A faithful copy is required. Print each line of the data exactly and omit the pictures.

**DATA PROVIDED**:
********************

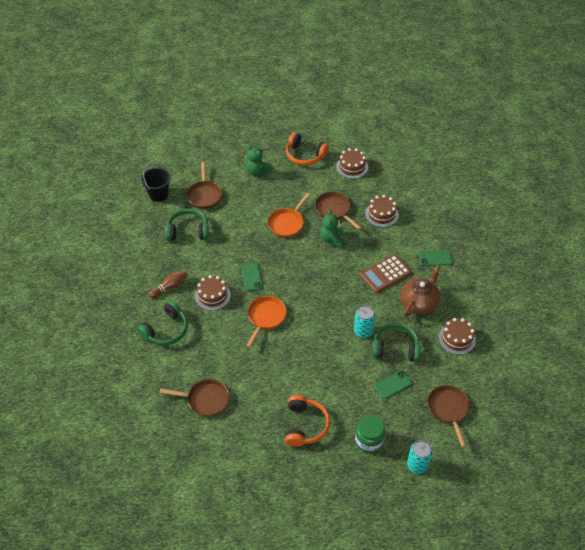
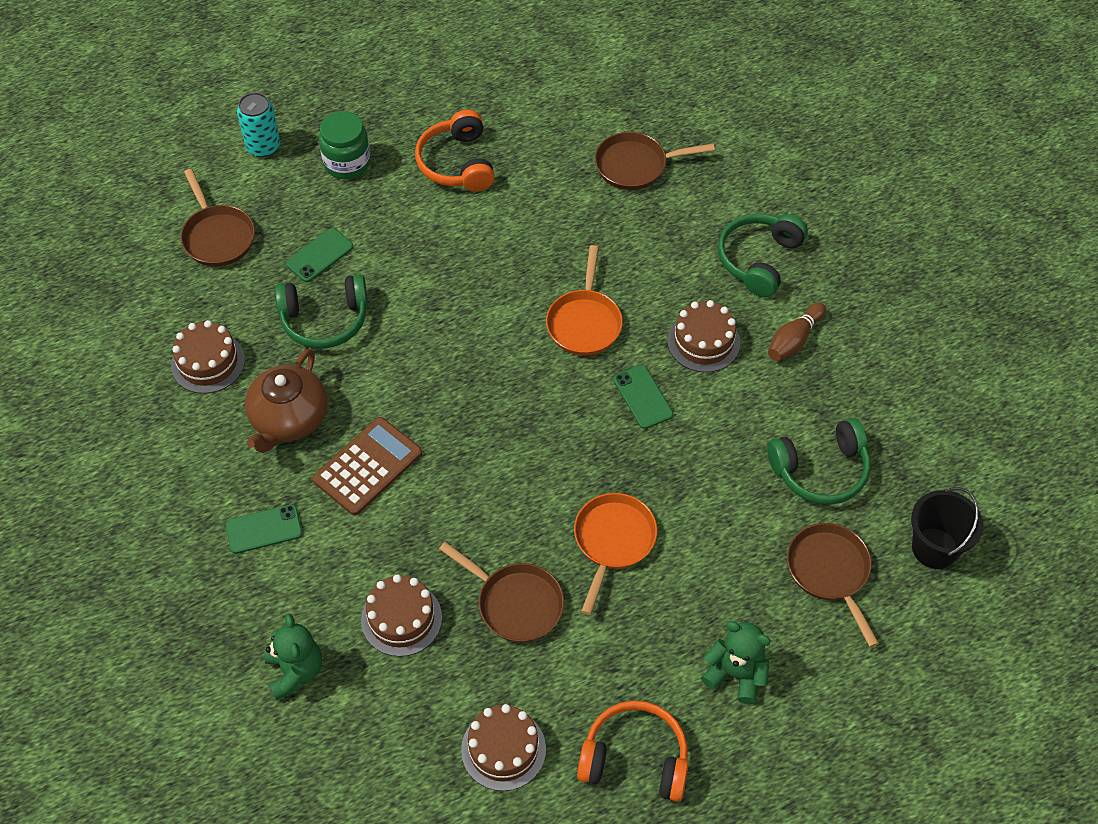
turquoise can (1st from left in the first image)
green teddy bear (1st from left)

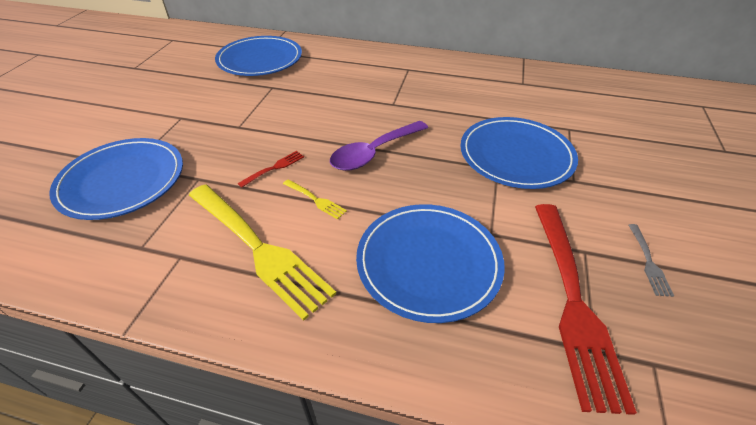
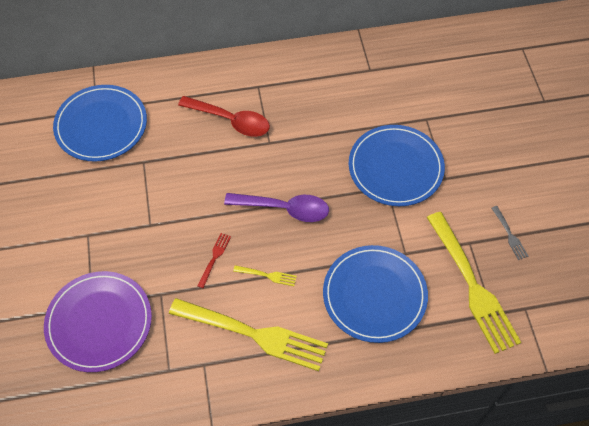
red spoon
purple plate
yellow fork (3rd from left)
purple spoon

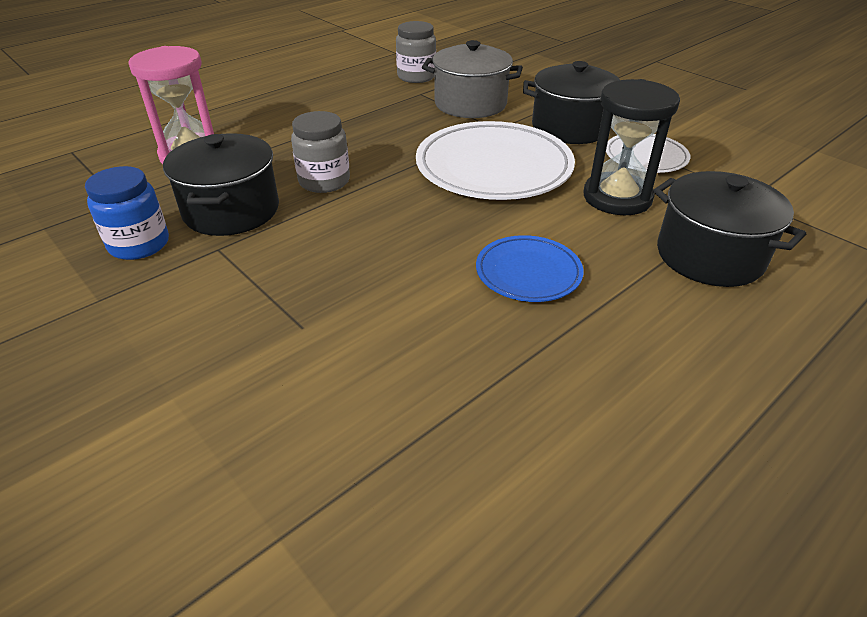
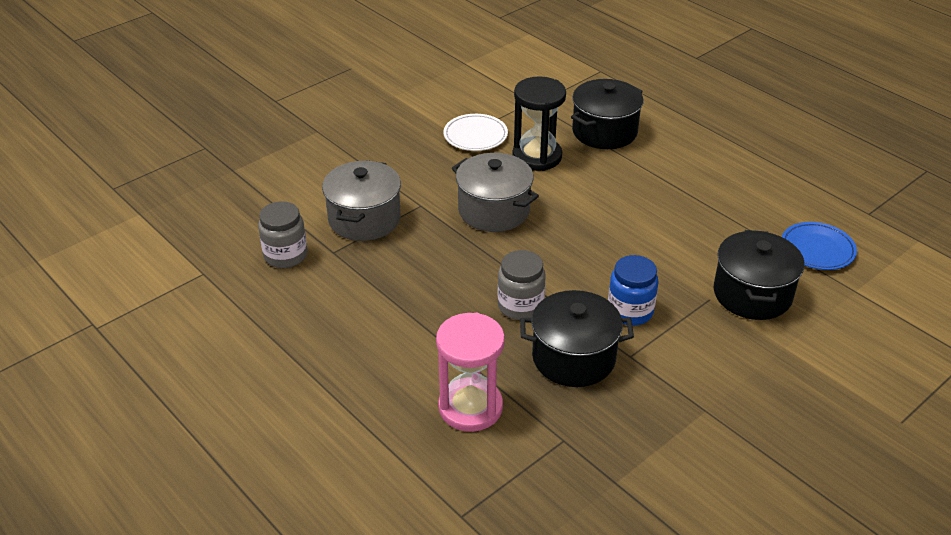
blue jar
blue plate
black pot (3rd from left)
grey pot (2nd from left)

********************

**ANSWER AREA**:
turquoise can (1st from left in the first image)
green teddy bear (1st from left)

red spoon
purple plate
yellow fork (3rd from left)
purple spoon

blue jar
blue plate
black pot (3rd from left)
grey pot (2nd from left)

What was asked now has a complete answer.